- [Work task] Filter the records below down to lines containing "XOUT".

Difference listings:
[Start of section]

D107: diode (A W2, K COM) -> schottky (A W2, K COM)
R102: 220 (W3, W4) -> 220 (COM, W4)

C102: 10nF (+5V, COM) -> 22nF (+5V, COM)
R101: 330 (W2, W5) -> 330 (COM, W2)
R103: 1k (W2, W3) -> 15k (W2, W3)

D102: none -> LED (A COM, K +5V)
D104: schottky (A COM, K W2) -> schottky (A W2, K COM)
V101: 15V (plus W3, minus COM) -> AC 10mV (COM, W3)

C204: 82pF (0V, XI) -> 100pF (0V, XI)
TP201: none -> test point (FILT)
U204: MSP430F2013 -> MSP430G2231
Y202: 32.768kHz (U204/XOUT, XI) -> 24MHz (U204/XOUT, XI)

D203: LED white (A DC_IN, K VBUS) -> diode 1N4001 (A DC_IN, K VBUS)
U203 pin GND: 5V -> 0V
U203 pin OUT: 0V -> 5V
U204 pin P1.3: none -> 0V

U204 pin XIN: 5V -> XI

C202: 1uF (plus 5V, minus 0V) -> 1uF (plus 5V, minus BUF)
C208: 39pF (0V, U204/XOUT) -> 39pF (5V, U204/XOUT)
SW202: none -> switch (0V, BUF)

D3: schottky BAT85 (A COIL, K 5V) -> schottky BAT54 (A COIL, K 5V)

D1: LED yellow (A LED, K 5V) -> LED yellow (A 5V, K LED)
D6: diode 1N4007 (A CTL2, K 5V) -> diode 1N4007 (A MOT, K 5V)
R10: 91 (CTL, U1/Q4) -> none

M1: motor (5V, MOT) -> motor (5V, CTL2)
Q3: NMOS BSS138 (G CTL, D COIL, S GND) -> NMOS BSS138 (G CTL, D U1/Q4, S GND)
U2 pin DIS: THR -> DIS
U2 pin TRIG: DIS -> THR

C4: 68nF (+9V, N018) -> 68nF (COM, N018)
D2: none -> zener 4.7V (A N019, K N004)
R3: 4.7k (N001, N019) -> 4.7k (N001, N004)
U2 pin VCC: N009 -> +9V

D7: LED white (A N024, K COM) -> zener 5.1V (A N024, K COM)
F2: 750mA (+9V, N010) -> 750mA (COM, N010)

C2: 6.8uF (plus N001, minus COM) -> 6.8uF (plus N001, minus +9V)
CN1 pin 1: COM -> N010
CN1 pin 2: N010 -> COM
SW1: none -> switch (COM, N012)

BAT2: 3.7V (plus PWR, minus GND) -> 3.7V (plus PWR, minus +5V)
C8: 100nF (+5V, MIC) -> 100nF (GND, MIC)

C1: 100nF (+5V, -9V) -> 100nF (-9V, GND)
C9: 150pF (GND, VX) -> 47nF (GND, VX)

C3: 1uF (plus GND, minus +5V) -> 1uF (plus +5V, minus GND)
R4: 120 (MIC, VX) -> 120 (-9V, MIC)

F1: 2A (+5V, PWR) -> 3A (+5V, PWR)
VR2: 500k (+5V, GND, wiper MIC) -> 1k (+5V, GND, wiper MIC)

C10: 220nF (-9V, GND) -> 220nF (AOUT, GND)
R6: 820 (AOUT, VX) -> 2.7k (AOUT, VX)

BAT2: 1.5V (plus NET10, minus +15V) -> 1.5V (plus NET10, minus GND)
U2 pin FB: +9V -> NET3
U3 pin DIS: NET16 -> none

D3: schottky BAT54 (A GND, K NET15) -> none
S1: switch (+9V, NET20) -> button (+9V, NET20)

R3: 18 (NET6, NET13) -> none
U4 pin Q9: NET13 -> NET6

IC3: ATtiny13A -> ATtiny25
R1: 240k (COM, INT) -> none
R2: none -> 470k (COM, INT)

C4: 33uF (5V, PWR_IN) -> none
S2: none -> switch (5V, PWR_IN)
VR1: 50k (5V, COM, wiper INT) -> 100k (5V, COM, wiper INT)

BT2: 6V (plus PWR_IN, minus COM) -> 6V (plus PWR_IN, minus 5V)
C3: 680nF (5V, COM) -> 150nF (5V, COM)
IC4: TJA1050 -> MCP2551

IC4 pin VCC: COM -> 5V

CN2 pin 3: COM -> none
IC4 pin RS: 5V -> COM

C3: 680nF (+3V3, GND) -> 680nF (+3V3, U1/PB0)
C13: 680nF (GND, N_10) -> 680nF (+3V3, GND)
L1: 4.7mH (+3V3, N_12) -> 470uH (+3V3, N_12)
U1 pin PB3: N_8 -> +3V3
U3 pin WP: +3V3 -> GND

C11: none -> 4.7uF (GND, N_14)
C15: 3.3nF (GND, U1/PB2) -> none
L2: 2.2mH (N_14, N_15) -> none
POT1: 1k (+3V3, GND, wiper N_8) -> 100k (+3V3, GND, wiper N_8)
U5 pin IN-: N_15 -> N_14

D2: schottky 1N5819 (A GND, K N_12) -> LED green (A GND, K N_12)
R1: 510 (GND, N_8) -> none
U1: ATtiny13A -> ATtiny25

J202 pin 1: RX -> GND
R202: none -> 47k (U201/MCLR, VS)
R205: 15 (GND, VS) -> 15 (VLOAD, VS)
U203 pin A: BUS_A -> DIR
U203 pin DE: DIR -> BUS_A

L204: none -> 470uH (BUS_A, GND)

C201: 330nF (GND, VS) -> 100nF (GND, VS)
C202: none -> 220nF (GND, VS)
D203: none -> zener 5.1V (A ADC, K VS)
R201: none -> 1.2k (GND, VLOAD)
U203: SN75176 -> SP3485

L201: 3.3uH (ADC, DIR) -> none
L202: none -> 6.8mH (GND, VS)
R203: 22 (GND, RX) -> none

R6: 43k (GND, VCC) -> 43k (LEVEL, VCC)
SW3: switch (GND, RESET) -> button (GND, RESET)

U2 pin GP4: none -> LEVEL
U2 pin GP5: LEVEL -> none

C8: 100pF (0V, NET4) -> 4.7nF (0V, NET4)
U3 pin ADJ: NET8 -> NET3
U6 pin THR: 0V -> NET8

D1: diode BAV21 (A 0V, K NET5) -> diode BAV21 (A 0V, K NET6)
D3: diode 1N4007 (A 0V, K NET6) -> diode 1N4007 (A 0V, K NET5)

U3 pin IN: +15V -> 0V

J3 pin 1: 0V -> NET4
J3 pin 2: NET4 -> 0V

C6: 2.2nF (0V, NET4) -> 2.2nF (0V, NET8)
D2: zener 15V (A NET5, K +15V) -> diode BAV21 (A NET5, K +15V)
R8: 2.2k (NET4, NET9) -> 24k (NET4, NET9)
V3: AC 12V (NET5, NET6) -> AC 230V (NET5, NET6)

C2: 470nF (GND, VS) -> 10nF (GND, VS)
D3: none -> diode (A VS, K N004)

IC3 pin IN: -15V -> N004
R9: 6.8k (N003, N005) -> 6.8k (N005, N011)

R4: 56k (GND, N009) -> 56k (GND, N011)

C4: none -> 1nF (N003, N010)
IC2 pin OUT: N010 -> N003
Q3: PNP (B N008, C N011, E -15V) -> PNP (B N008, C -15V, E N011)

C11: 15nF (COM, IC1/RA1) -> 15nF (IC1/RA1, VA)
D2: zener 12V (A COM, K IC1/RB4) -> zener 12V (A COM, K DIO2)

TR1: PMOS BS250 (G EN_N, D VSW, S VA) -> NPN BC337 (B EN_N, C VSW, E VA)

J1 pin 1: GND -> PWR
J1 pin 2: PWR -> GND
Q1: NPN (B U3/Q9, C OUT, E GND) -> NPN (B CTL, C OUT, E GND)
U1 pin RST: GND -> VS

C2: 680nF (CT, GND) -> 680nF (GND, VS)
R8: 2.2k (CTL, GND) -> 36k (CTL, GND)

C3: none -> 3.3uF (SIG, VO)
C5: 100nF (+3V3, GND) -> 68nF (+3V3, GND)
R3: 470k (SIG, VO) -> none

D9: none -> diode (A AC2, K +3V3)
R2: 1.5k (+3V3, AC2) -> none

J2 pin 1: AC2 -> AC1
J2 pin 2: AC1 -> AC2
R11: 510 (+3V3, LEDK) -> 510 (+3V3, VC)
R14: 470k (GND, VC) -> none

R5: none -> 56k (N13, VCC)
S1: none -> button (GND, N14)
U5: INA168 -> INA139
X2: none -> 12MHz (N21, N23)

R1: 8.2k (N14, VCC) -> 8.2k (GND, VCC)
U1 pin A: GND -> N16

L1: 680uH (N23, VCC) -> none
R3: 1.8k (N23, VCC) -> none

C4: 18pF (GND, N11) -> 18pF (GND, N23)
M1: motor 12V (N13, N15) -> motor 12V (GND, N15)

[End of section]

- [Result]
Y202: 32.768kHz (U204/XOUT, XI) -> 24MHz (U204/XOUT, XI)
C208: 39pF (0V, U204/XOUT) -> 39pF (5V, U204/XOUT)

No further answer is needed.